Work request – Collect all lines containing the word "teddy" from the data.

[Object state change records]
--------
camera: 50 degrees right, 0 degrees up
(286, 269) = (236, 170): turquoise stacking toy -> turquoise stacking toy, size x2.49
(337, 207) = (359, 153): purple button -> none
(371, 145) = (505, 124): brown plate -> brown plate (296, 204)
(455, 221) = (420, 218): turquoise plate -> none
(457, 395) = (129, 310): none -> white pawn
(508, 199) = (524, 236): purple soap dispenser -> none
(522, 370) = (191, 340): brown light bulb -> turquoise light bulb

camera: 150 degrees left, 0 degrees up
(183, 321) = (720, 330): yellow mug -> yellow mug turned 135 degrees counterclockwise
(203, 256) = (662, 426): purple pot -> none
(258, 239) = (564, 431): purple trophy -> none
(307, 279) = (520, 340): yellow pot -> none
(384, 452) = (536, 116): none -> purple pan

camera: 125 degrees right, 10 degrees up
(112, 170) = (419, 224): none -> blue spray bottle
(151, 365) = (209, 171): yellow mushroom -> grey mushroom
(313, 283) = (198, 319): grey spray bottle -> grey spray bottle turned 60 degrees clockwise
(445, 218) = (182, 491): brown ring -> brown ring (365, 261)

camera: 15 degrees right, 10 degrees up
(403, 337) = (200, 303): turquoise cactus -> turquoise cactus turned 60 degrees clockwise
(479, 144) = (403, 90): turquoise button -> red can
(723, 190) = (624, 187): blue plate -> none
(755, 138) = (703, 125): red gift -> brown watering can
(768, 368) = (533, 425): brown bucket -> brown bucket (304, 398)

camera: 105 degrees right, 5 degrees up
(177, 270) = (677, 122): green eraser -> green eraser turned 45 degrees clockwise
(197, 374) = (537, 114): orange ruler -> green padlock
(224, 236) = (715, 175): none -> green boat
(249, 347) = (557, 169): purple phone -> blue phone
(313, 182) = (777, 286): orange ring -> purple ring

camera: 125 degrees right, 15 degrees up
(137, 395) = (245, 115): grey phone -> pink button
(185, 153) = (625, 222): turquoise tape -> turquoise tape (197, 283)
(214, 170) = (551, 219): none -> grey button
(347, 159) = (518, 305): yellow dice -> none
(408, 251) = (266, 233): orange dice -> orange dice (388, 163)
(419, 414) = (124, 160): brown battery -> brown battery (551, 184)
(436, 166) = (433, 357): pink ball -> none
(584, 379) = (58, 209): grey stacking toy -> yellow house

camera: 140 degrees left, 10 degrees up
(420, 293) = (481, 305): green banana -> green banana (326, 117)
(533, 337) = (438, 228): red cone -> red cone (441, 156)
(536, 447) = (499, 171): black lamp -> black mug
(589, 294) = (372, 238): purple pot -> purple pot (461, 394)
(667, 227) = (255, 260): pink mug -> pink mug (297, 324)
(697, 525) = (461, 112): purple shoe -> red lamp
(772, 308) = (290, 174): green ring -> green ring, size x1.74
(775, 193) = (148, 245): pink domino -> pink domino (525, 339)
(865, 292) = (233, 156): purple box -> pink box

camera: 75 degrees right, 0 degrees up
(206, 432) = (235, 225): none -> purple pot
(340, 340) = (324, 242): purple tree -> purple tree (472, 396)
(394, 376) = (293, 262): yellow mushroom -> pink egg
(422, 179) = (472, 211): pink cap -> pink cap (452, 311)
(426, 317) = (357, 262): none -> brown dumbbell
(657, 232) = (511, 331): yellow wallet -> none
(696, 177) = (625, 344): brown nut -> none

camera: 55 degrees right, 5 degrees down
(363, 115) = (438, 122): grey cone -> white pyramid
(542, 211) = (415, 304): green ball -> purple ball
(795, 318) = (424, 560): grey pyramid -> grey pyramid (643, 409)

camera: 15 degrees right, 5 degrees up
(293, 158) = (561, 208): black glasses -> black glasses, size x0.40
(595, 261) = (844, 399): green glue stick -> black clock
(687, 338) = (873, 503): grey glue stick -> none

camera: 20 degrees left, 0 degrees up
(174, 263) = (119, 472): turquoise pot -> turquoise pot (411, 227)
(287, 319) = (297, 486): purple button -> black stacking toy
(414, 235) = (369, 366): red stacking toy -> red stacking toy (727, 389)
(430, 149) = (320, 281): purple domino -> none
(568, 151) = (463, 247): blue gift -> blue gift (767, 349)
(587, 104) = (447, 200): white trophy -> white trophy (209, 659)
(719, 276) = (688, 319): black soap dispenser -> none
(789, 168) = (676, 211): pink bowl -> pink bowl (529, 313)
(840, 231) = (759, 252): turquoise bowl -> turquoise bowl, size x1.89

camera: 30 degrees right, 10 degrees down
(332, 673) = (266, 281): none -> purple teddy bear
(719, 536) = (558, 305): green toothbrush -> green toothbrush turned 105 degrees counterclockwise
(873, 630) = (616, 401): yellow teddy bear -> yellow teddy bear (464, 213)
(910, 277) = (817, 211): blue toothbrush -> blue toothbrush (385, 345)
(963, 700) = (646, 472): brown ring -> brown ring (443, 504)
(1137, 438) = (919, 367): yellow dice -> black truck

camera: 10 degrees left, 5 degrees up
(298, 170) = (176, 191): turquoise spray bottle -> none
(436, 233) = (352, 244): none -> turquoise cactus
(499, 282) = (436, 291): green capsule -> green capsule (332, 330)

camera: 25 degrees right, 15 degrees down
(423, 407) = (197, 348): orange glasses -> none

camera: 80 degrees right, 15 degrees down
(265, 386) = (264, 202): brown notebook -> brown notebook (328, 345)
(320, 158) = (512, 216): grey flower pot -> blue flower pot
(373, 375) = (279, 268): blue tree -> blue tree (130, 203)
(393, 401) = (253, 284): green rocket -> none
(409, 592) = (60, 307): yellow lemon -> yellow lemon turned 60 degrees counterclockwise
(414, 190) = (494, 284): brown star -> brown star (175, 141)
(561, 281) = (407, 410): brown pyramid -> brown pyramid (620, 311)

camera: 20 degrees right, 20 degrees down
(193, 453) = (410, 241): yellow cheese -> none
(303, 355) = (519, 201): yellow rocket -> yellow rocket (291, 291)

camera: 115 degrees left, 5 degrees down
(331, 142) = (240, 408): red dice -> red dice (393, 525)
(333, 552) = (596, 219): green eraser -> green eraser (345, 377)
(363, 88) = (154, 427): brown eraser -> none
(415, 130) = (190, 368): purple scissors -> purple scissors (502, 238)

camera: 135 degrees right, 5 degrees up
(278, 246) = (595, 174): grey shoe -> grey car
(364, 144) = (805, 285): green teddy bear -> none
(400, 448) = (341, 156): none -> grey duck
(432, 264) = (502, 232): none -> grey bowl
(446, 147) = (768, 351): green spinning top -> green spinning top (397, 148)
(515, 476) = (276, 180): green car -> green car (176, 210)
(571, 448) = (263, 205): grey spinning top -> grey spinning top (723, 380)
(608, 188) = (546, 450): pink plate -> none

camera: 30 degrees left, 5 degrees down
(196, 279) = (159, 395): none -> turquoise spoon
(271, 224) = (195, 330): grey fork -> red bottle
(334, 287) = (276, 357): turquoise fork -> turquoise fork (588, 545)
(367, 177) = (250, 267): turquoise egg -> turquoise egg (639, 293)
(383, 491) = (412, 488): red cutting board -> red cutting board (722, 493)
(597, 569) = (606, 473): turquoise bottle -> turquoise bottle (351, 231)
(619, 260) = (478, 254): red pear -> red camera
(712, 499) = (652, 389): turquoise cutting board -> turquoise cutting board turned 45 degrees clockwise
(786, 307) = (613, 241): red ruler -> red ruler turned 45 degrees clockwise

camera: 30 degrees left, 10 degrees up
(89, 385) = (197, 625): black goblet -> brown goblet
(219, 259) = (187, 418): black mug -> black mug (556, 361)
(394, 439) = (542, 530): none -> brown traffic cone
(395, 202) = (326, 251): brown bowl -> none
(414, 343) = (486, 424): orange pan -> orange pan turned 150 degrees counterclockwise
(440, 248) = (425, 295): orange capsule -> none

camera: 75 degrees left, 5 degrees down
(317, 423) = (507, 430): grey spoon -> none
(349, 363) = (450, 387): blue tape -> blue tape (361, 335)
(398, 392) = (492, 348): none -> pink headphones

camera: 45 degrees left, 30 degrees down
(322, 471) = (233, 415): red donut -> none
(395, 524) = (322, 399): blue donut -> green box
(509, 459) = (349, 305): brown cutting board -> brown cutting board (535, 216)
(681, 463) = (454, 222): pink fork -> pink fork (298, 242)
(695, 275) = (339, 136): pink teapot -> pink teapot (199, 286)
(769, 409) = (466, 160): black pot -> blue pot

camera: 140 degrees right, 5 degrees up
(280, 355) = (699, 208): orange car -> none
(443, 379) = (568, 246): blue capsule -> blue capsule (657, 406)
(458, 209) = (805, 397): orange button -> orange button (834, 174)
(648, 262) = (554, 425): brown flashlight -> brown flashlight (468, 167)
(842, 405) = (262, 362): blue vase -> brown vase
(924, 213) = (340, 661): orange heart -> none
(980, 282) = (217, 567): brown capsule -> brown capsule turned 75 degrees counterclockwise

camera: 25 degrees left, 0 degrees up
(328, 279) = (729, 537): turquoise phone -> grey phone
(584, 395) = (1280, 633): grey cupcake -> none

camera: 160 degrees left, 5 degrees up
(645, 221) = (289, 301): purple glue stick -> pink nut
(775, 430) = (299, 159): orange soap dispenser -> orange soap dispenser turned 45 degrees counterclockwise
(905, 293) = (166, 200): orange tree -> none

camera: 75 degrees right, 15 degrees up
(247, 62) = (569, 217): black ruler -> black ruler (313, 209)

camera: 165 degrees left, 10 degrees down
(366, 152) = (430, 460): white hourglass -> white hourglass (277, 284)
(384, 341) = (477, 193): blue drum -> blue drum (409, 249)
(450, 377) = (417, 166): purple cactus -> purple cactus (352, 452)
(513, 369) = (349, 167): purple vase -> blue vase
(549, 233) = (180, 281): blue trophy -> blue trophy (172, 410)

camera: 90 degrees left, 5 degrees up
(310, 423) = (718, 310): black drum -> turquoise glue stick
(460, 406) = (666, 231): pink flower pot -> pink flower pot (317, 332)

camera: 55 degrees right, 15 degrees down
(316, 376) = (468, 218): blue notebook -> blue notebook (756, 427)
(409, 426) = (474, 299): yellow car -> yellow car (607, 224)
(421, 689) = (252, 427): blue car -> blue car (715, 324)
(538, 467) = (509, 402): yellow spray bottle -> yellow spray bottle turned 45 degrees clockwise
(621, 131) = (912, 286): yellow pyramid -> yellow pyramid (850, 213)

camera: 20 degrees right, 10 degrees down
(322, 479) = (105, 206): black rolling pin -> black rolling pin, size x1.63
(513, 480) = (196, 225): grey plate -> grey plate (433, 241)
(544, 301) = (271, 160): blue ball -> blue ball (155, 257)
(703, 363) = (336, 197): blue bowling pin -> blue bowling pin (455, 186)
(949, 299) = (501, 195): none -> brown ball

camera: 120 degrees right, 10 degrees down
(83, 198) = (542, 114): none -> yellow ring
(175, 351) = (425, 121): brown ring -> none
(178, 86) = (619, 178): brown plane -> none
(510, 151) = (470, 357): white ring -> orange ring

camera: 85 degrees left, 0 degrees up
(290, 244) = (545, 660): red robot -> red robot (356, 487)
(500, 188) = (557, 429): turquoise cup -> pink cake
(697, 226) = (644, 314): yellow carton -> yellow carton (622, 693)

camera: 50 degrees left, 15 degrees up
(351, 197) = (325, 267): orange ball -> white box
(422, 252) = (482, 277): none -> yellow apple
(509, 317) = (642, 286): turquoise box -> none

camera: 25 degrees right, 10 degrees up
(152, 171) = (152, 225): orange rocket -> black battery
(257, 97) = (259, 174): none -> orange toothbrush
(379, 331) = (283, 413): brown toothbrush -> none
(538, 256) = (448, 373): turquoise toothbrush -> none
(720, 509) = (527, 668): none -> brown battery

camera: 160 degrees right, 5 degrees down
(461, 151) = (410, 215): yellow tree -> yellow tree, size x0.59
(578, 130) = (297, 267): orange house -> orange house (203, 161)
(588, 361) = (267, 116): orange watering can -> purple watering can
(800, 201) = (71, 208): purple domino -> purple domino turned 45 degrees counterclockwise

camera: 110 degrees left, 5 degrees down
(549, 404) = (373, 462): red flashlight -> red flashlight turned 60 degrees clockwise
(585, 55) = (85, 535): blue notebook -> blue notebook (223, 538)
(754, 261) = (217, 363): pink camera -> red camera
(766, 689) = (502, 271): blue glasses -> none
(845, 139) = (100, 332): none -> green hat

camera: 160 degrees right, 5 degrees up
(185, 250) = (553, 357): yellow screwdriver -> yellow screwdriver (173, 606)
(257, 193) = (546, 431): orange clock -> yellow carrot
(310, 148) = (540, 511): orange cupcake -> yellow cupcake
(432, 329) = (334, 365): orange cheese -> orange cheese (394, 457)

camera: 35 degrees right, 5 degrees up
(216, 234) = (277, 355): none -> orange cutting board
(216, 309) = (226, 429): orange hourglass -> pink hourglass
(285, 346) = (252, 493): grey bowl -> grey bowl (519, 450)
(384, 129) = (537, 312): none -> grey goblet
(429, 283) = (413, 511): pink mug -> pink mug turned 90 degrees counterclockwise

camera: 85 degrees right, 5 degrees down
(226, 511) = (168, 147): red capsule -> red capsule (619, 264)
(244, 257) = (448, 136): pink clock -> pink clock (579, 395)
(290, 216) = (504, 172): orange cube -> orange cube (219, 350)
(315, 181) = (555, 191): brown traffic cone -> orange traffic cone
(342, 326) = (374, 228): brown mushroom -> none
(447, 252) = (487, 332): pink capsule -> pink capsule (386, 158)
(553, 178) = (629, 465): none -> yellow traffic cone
--------
Reply to the task –
(332, 673) = (266, 281): none -> purple teddy bear
(873, 630) = (616, 401): yellow teddy bear -> yellow teddy bear (464, 213)
(364, 144) = (805, 285): green teddy bear -> none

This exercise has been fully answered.